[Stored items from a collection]

# # # #

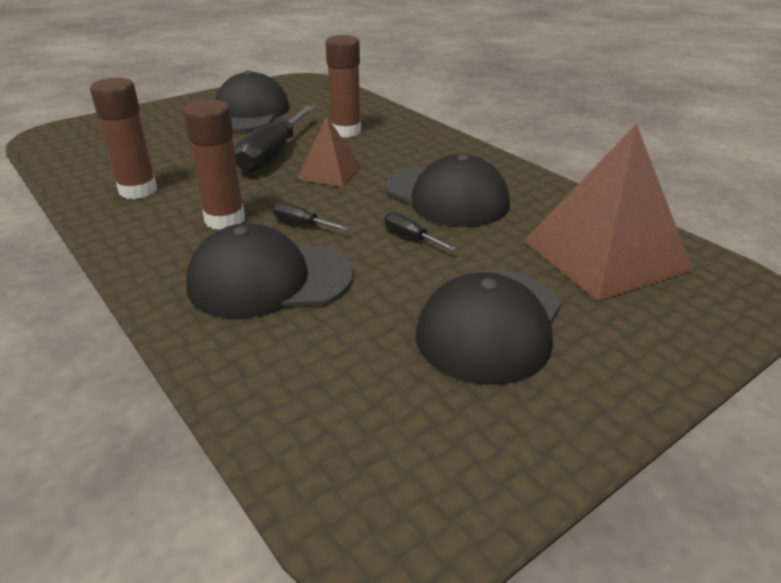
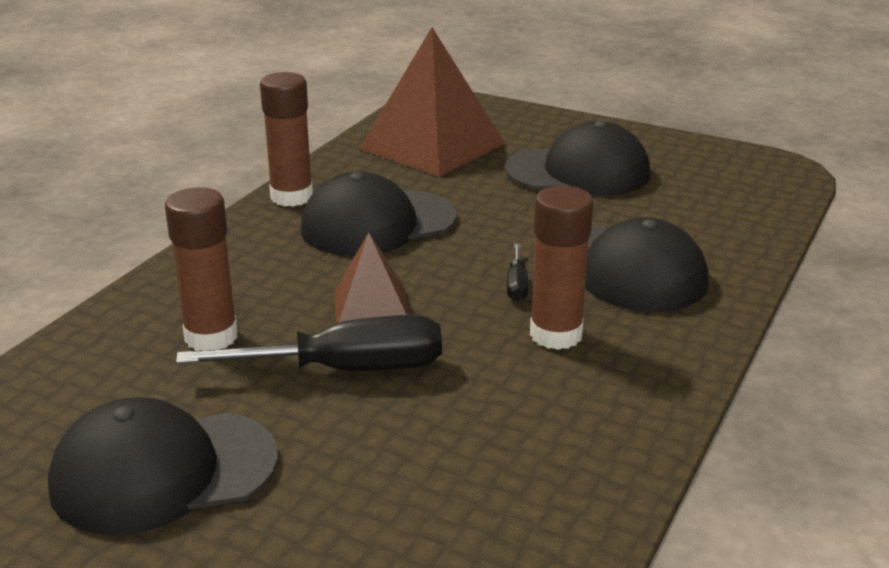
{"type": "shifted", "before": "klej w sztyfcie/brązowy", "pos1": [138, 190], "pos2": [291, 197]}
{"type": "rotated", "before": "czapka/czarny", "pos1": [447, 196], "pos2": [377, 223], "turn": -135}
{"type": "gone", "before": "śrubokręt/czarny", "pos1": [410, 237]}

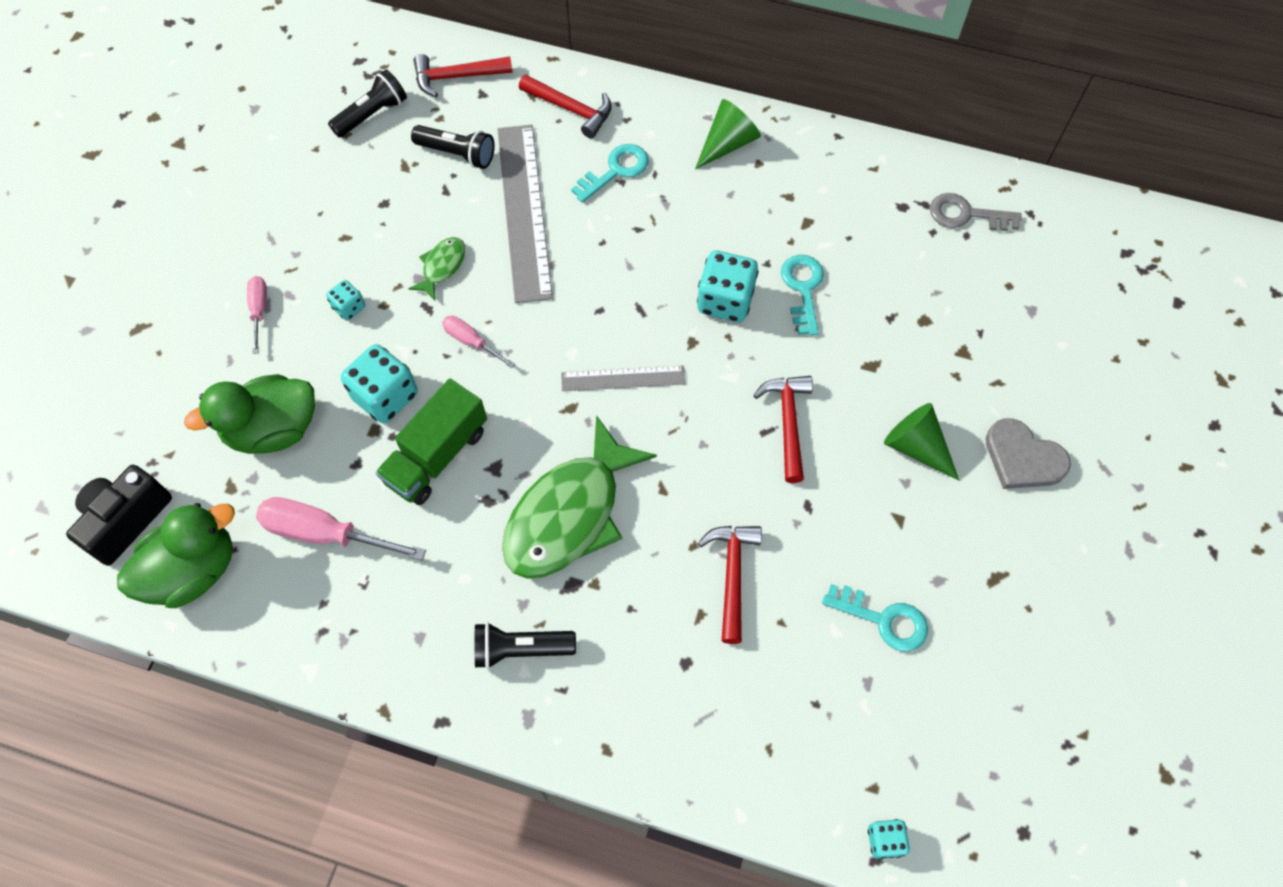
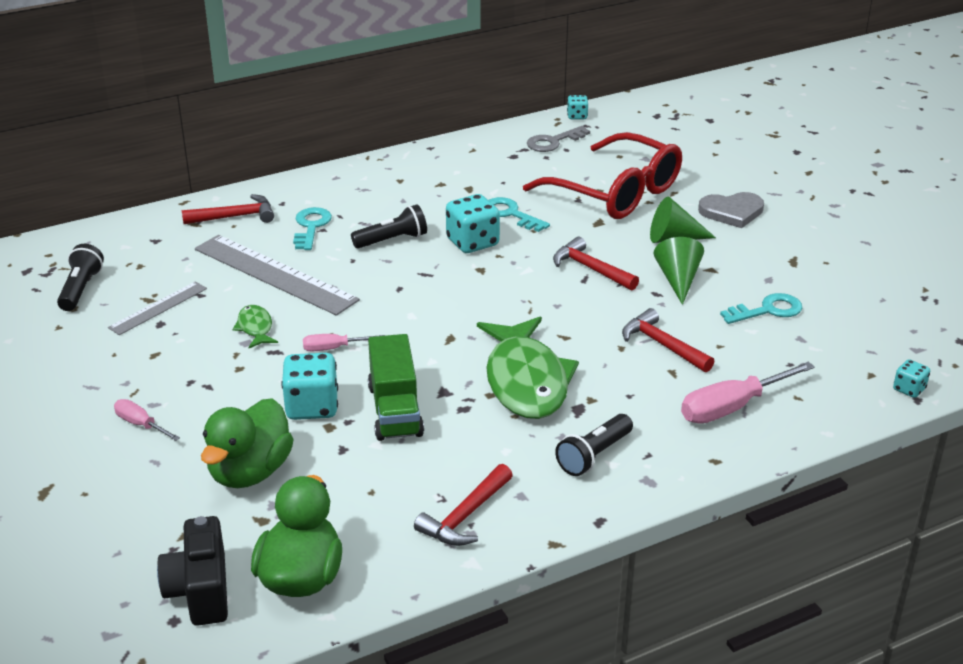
{"type": "shifted", "before": "linijka/szary", "pos1": [623, 378], "pos2": [158, 308]}
{"type": "shifted", "before": "latarka/czarny", "pos1": [457, 154], "pos2": [392, 240]}
{"type": "shifted", "before": "młotek/czerwony", "pos1": [457, 77], "pos2": [465, 516]}
{"type": "new", "after": "okulary/czerwony", "pos2": [616, 192]}
{"type": "shifted", "before": "kostka do gry/turkusowy", "pos1": [349, 307], "pos2": [577, 116]}
{"type": "shifted", "before": "stożek/zielony", "pos1": [727, 144], "pos2": [678, 280]}
{"type": "shifted", "before": "śrubokręt/różowy", "pos1": [326, 533], "pos2": [732, 407]}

# # # #

Problem ->
If a line in the records above has the word "czerwony", copy it.

Answer section ->
{"type": "shifted", "before": "młotek/czerwony", "pos1": [457, 77], "pos2": [465, 516]}
{"type": "new", "after": "okulary/czerwony", "pos2": [616, 192]}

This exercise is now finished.